### [Data for this exercise]

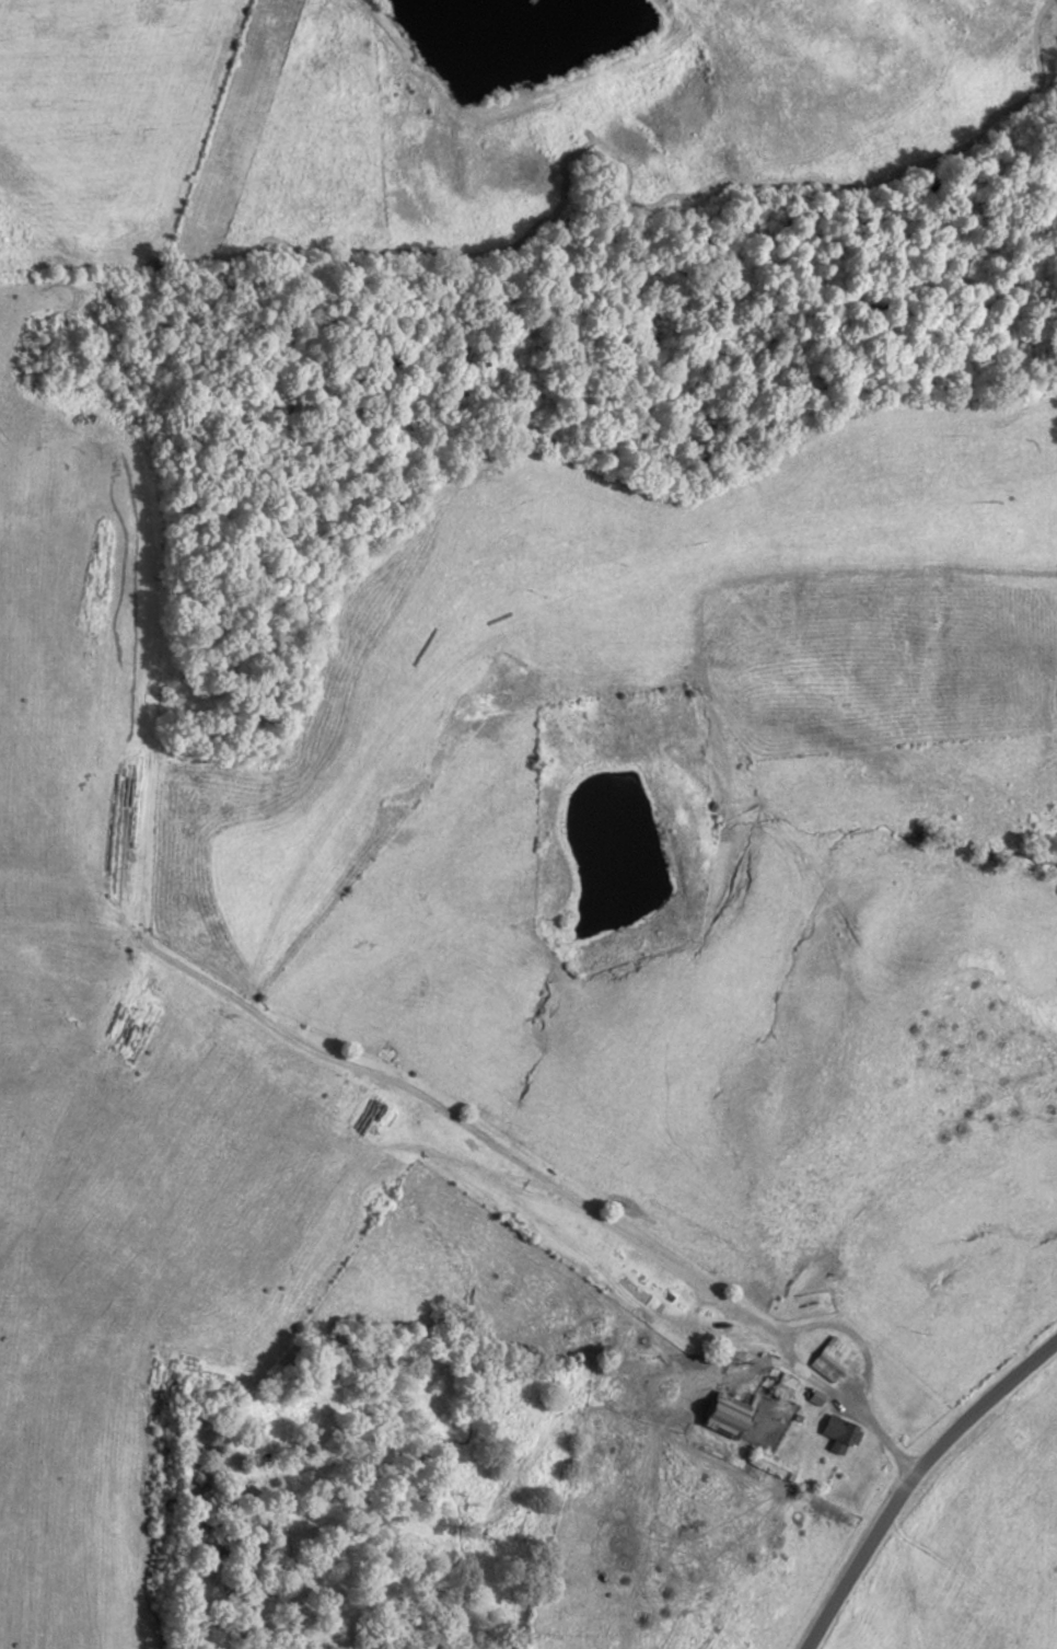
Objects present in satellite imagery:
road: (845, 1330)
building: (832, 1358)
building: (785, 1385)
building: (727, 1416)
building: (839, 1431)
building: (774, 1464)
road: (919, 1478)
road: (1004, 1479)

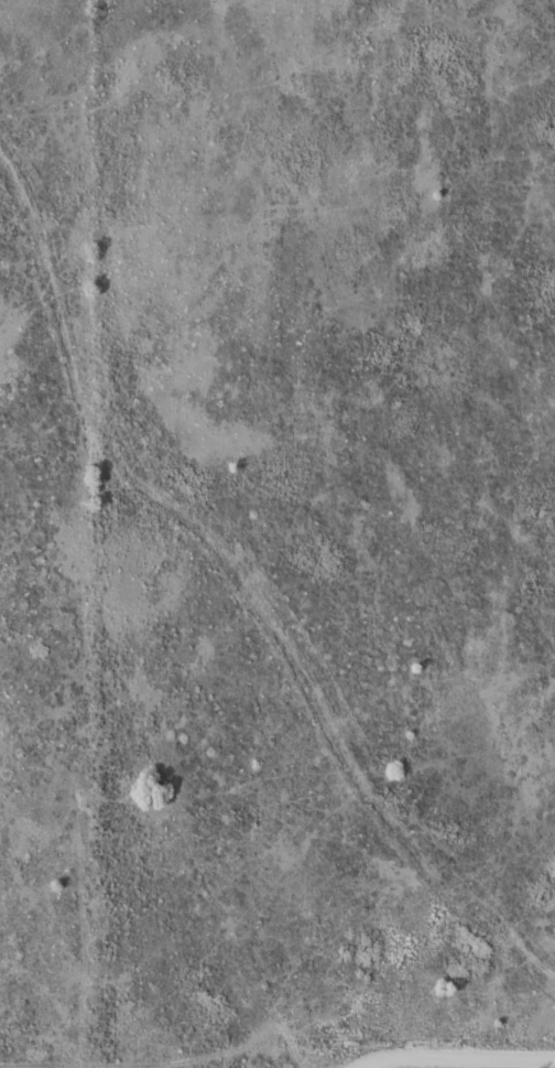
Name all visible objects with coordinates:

### [Task statement]
Your task is to transcribe all of the records precisely, with no images included.

### [Task answer]
Objects present in satellite imagery:
road: (845, 1330)
building: (832, 1358)
building: (785, 1385)
building: (727, 1416)
building: (839, 1431)
building: (774, 1464)
road: (919, 1478)
road: (1004, 1479)

Name all visible objects with coordinates:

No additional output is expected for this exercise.